======== Data to examine ========

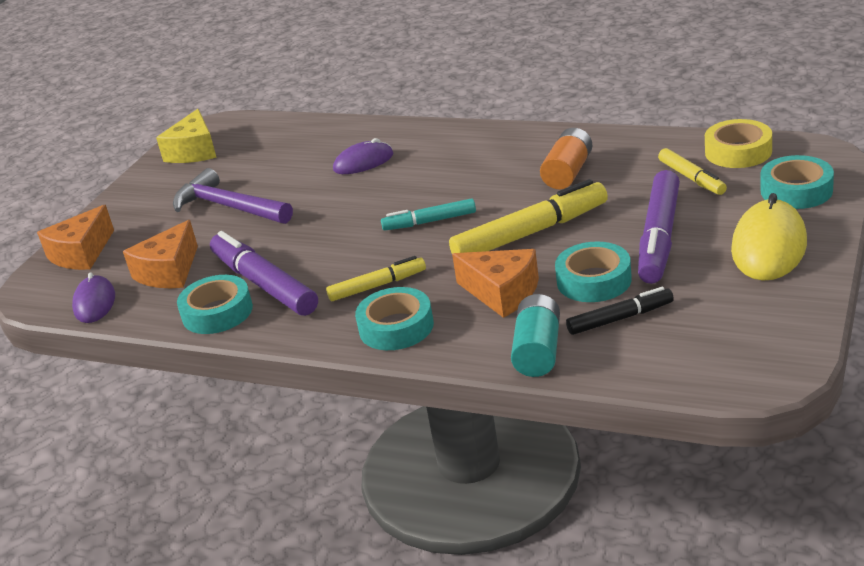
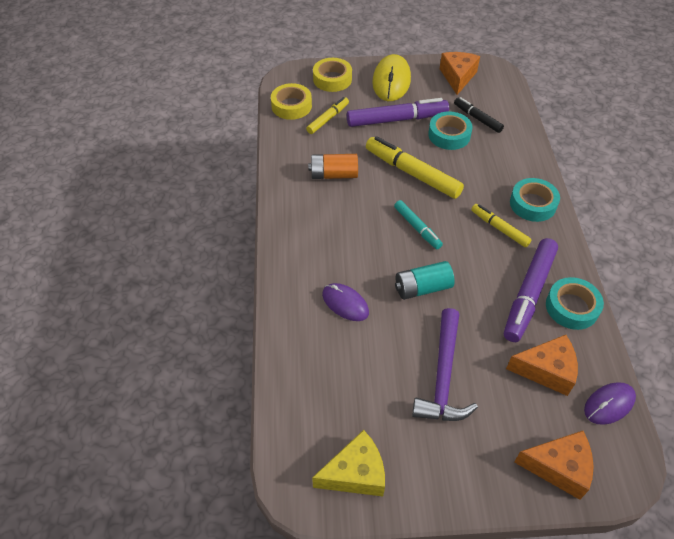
camera: 120 degrees left, 20 degrees up
orange cheese [452,249,539,318] -> orange cheese moved to [440,52,480,95]
turquoise battery [511,294,560,377] -> turquoise battery moved to [395,261,455,300]
yellow mouse [731,193,807,281] -> yellow mouse turned 75 degrees counterclockwise [372,54,411,101]
turquoise tape [761,155,834,209] -> yellow tape [313,58,352,92]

========

- _Work to complete_
Every line from the one containing "orange cheese [452,249,539,318]" to the end of the entries must be set down exactly, with none omitted and none added.

- _Task solution_
orange cheese [452,249,539,318] -> orange cheese moved to [440,52,480,95]
turquoise battery [511,294,560,377] -> turquoise battery moved to [395,261,455,300]
yellow mouse [731,193,807,281] -> yellow mouse turned 75 degrees counterclockwise [372,54,411,101]
turquoise tape [761,155,834,209] -> yellow tape [313,58,352,92]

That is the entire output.